(Beginning of Extracted material)

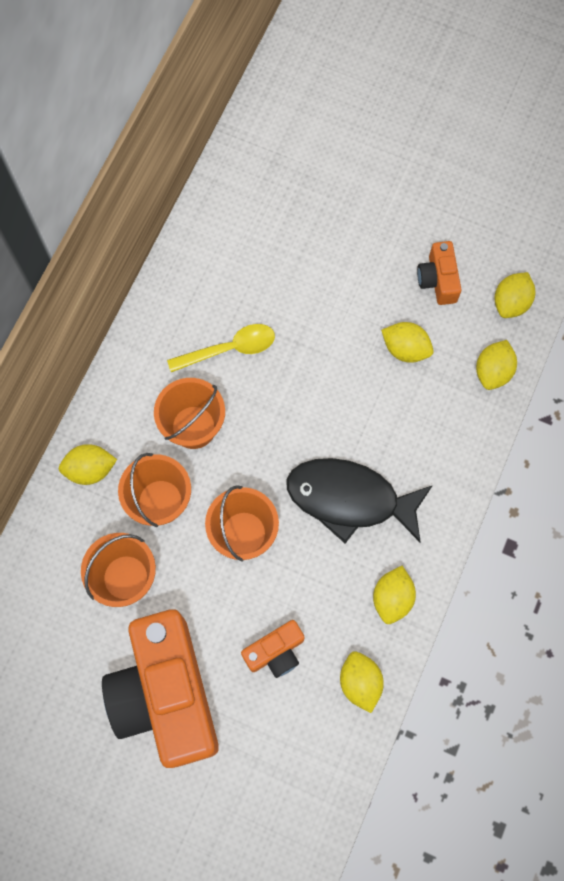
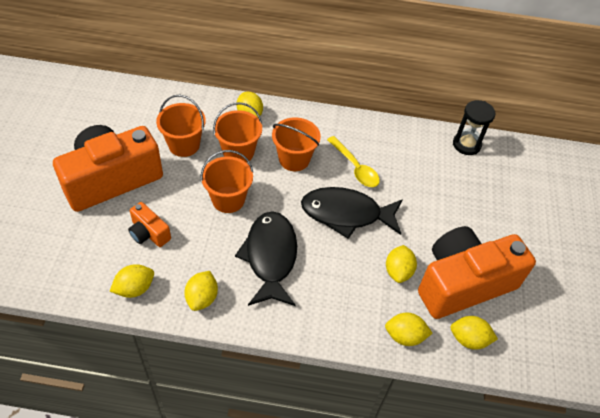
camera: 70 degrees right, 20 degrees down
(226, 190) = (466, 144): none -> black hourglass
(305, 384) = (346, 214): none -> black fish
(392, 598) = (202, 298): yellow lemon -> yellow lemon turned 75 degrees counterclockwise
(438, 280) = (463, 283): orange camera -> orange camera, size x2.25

(End of Extracted material)

> _Exercise_
Beginning with the line that contains "(392, 598) = (202, 298): yellow", repeat every line through the end of the records and nothing more.

> _Answer section_
(392, 598) = (202, 298): yellow lemon -> yellow lemon turned 75 degrees counterclockwise
(438, 280) = (463, 283): orange camera -> orange camera, size x2.25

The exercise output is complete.